Spatial reasoning data:
*** Begin section ***

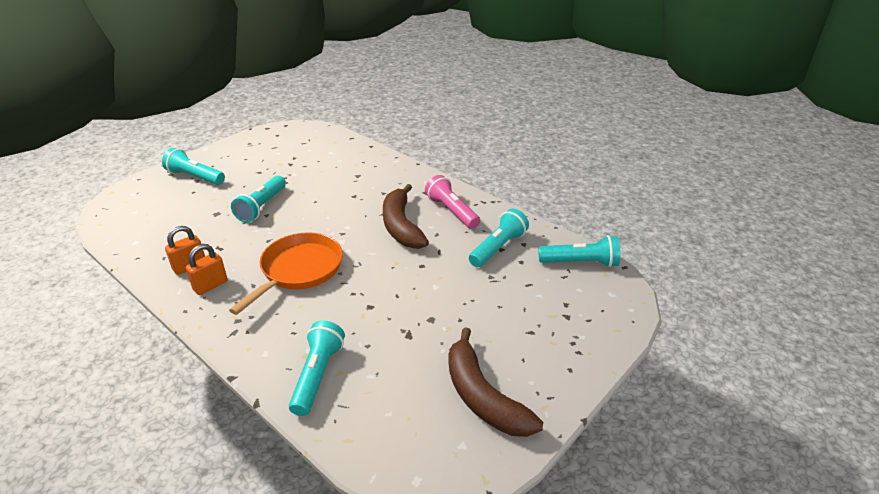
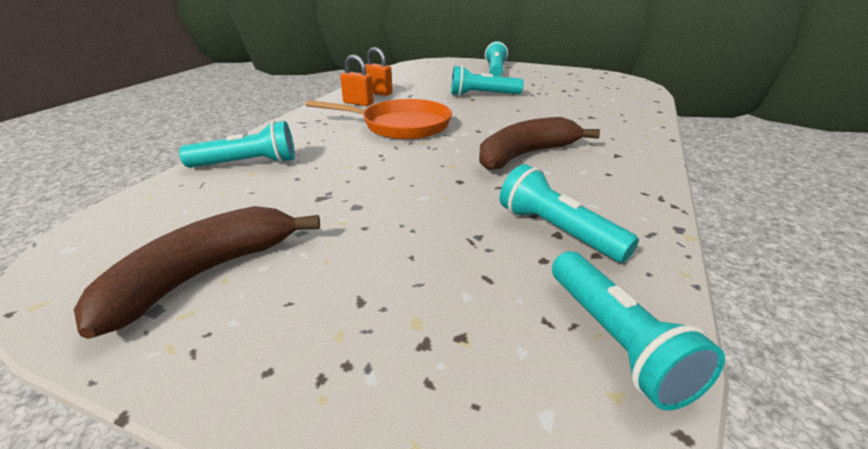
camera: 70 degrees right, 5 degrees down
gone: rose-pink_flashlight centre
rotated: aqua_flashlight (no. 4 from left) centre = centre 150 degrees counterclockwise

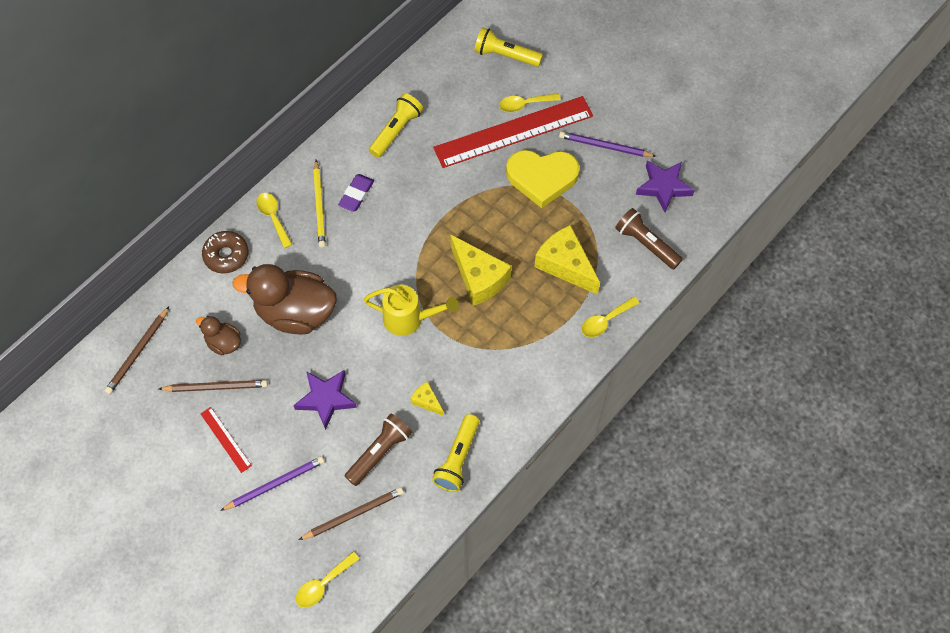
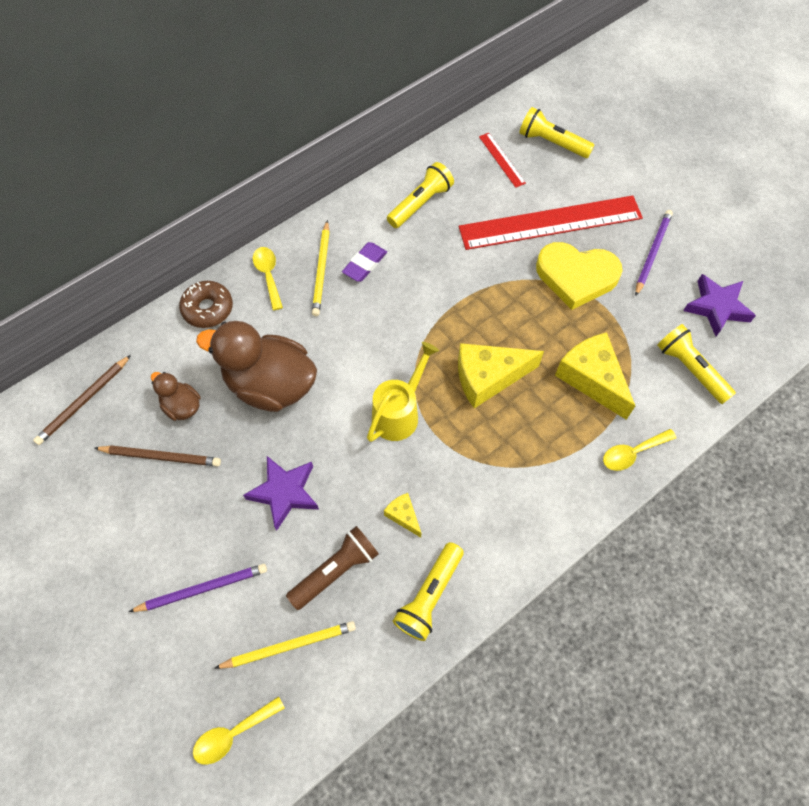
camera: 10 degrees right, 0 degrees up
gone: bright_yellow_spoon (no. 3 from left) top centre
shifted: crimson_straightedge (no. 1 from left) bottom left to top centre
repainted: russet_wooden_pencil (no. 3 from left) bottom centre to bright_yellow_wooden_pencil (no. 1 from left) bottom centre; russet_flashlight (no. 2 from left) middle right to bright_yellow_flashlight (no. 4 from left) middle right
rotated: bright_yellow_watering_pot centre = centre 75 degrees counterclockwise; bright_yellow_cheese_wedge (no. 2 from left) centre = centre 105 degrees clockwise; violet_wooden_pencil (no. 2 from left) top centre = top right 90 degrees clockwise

*** End section ***

Action item: Return, with no change at all, every line in the entries above from the line containing "camera: 10 degrees right, 0 degrees up" through the line containing "repainted: russet_wooden_pencil (no.".

Result below:
camera: 10 degrees right, 0 degrees up
gone: bright_yellow_spoon (no. 3 from left) top centre
shifted: crimson_straightedge (no. 1 from left) bottom left to top centre
repainted: russet_wooden_pencil (no. 3 from left) bottom centre to bright_yellow_wooden_pencil (no. 1 from left) bottom centre; russet_flashlight (no. 2 from left) middle right to bright_yellow_flashlight (no. 4 from left) middle right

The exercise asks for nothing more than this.